= About this task =
Copy out the lines of the listing from the one containing "green cap: 2 -> 3" onward, through the last, without altering any.

---*---

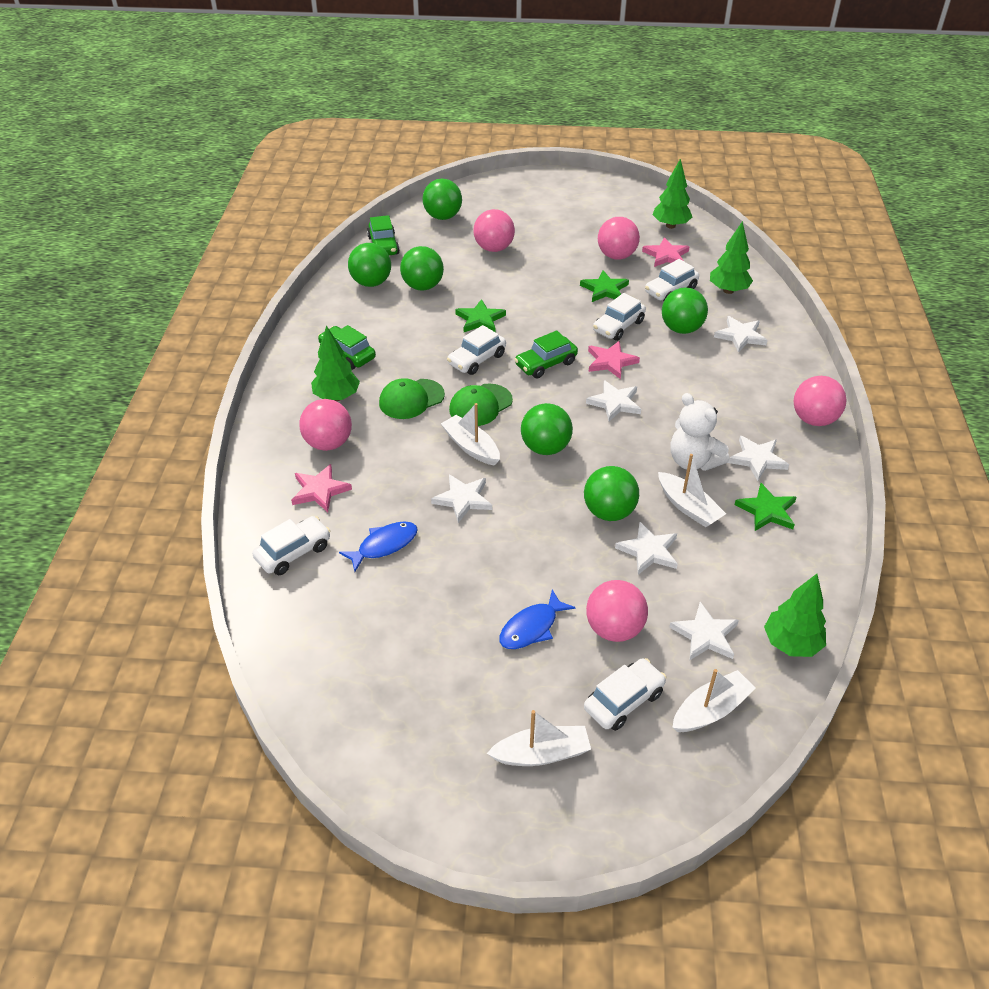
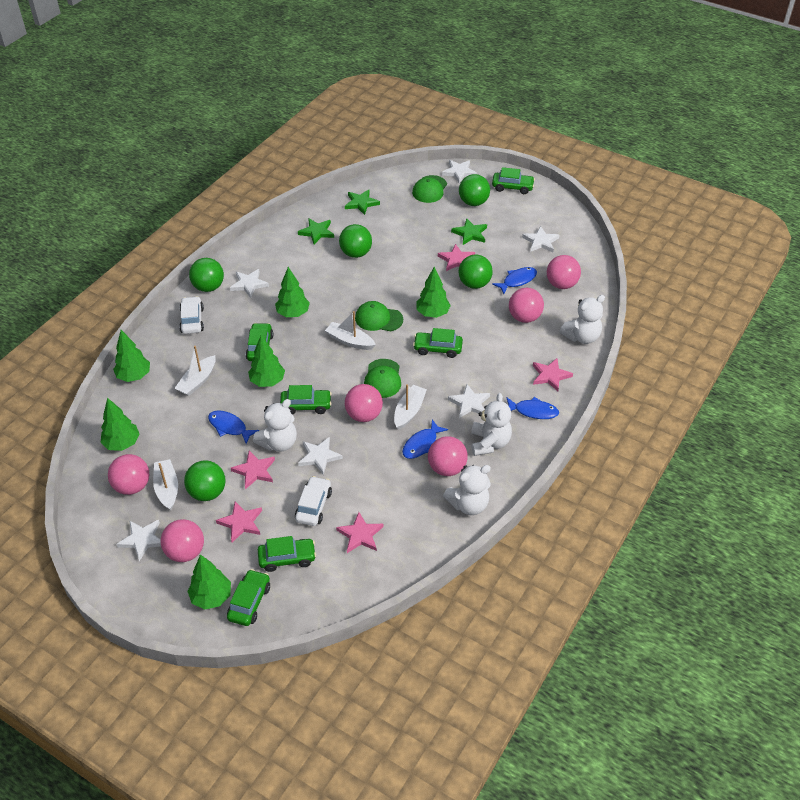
blue fish: 2 -> 4
green ball: 6 -> 5
green cap: 2 -> 3
green car: 3 -> 6
green tree: 4 -> 6
pink ball: 5 -> 6
pink star: 3 -> 5
white car: 5 -> 2
white teddy bear: 1 -> 4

---*---

= Answer section =
green cap: 2 -> 3
green car: 3 -> 6
green tree: 4 -> 6
pink ball: 5 -> 6
pink star: 3 -> 5
white car: 5 -> 2
white teddy bear: 1 -> 4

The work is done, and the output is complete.